Work required: Where does the word "blue" appear in the data? Copy every line that holds it.

[Saved entries]
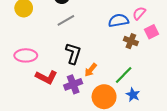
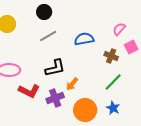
blue semicircle: (118, 20) -> (84, 39), moved
black L-shape: (73, 53) -> (55, 68), turned 60
green line: (124, 75) -> (113, 82), moved

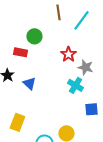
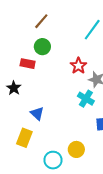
brown line: (58, 12) -> (41, 21), moved, turned 49
blue triangle: (29, 83) -> (37, 113), moved

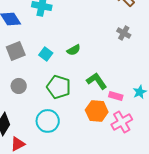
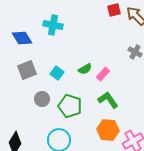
gray circle: (19, 86) -> (42, 99), moved
pink rectangle: (116, 96) -> (103, 74), moved, turned -64

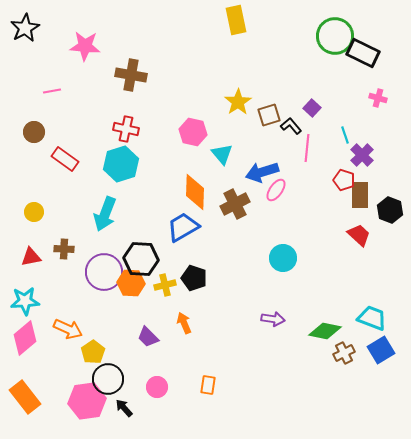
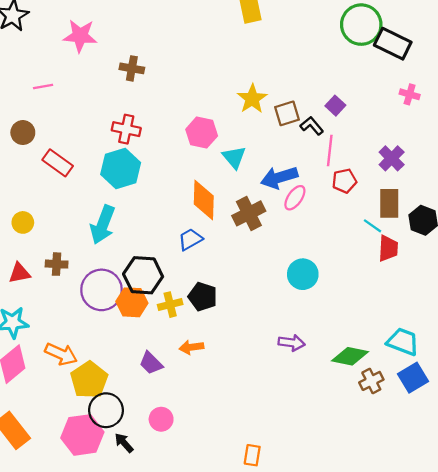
brown cross: (131, 75) -> (132, 68), size x0.7
cyan line: (345, 135) -> (372, 226), moved, turned -36
red pentagon: (344, 180) -> (344, 181), moved, turned -30
blue trapezoid: (183, 227) -> (190, 239), size x0.7
red trapezoid: (359, 235) -> (388, 248), turned 50
orange arrow: (184, 323) -> (191, 347), turned -75
yellow pentagon: (93, 352) -> (89, 380), size x1.4
orange rectangle: (208, 385) -> (252, 455), moved

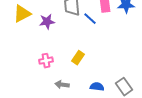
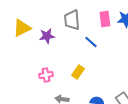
blue line: (90, 19) -> (91, 42), moved

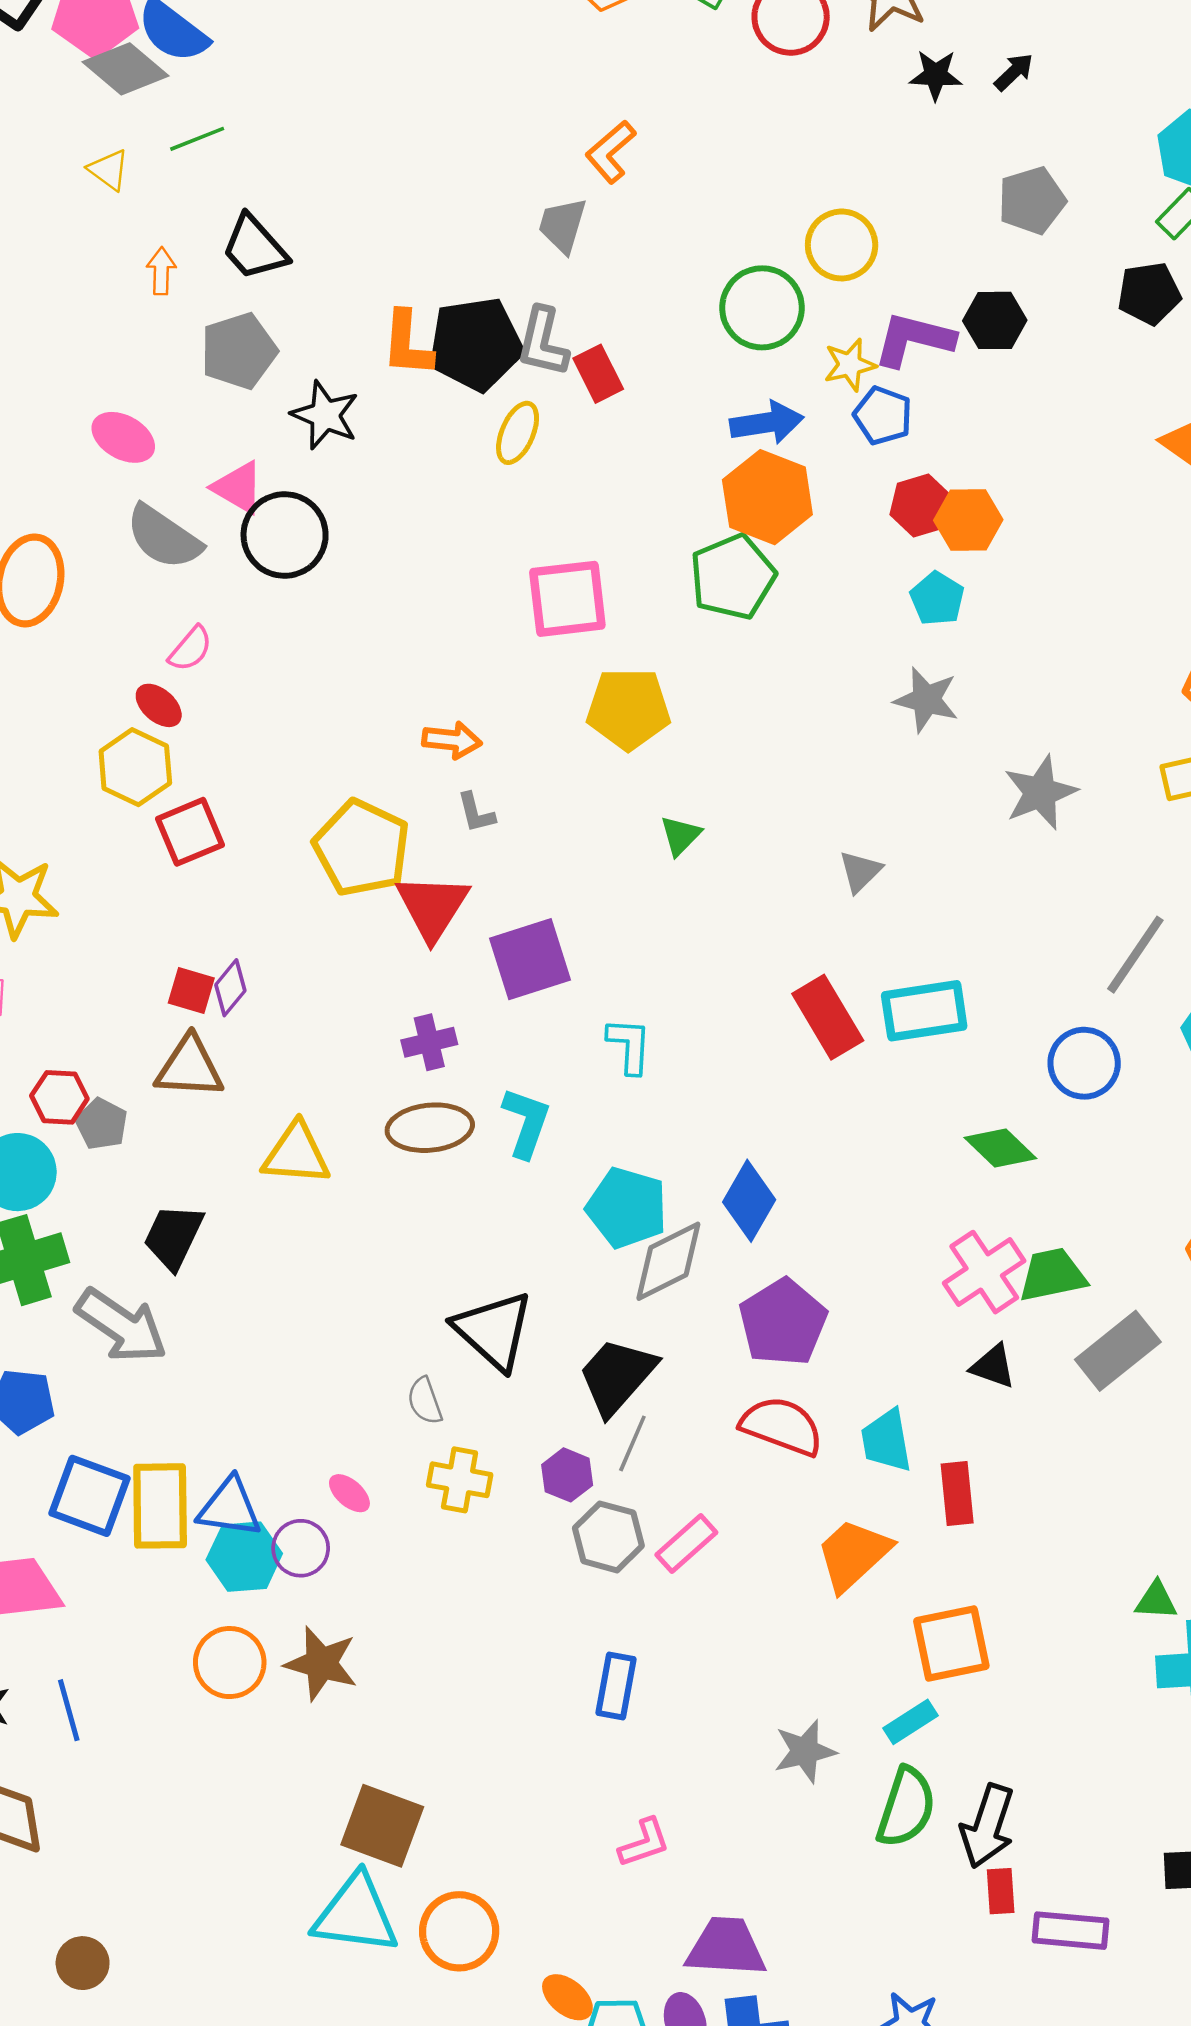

Output of the task:
blue semicircle: (118, 20) -> (84, 39), moved
blue triangle: (29, 83) -> (37, 113), moved
blue trapezoid: (183, 227) -> (190, 239), size x0.7
blue line: (90, 19) -> (91, 42), moved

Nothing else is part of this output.